-- WORK REQUIRED --
Give an exact copy of the lines of the records below, starting at the line containing "red gift [537,749,608,833]" and running to the end.

- Opening Delimiter -

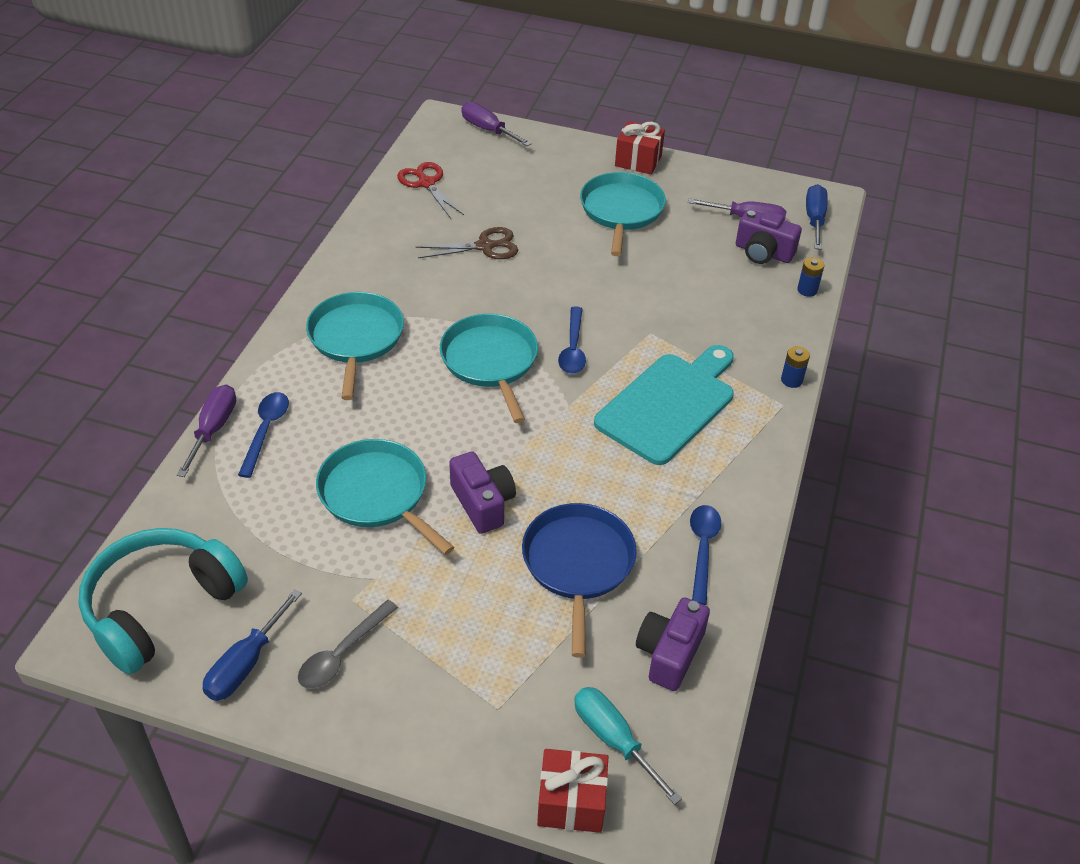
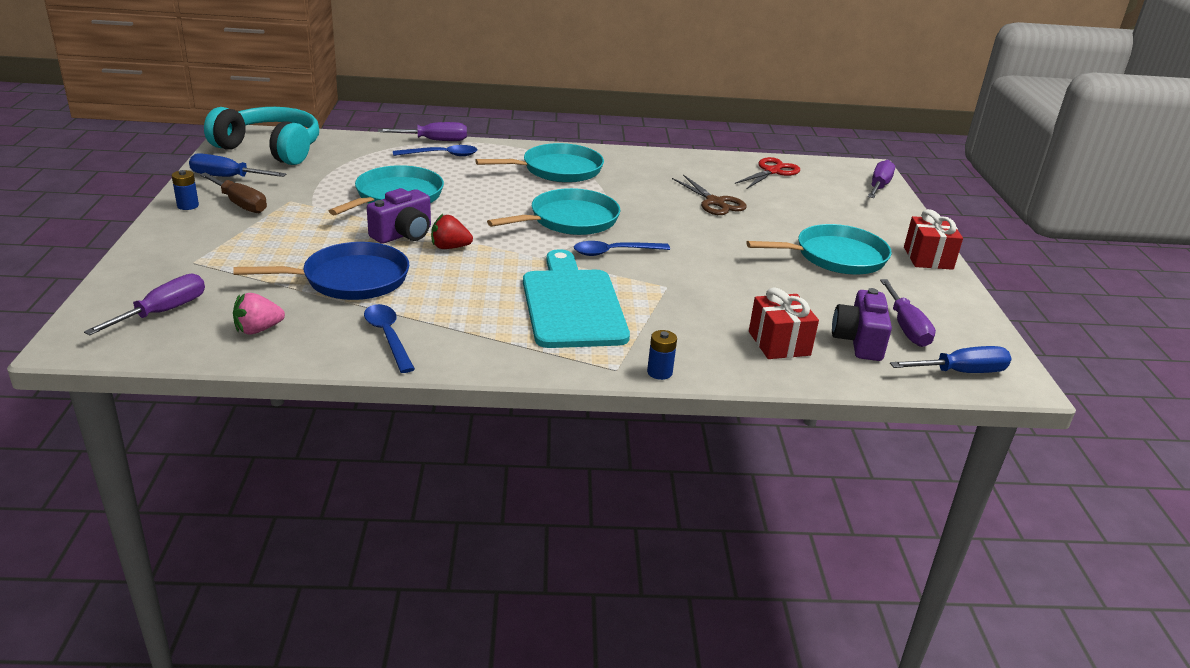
camera: 70 degrees right, 15 degrees down
grey spoon [298,600,398,689] -> brown screwdriver [199,173,267,213]
red gift [537,749,608,833] -> red gift moved to [749,287,819,359]
turquoise screwdriver [574,687,682,805] -> purple screwdriver [84,274,205,336]
turquoise cutting board [594,345,734,465] -> turquoise cutting board turned 120 degrees counterclockwise [523,249,630,348]
purple camera [636,597,710,691] -> pink strawberry [233,293,285,334]
blue spoon [690,505,721,605] -> blue spoon turned 105 degrees counterclockwise [364,304,415,373]
blue battery [797,257,824,297] -> blue battery moved to [172,170,199,210]
none -> red strawberry [431,214,473,249]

- Closing Delimiter -

-- SOLUTION TO THE PROBLEM --
red gift [537,749,608,833] -> red gift moved to [749,287,819,359]
turquoise screwdriver [574,687,682,805] -> purple screwdriver [84,274,205,336]
turquoise cutting board [594,345,734,465] -> turquoise cutting board turned 120 degrees counterclockwise [523,249,630,348]
purple camera [636,597,710,691] -> pink strawberry [233,293,285,334]
blue spoon [690,505,721,605] -> blue spoon turned 105 degrees counterclockwise [364,304,415,373]
blue battery [797,257,824,297] -> blue battery moved to [172,170,199,210]
none -> red strawberry [431,214,473,249]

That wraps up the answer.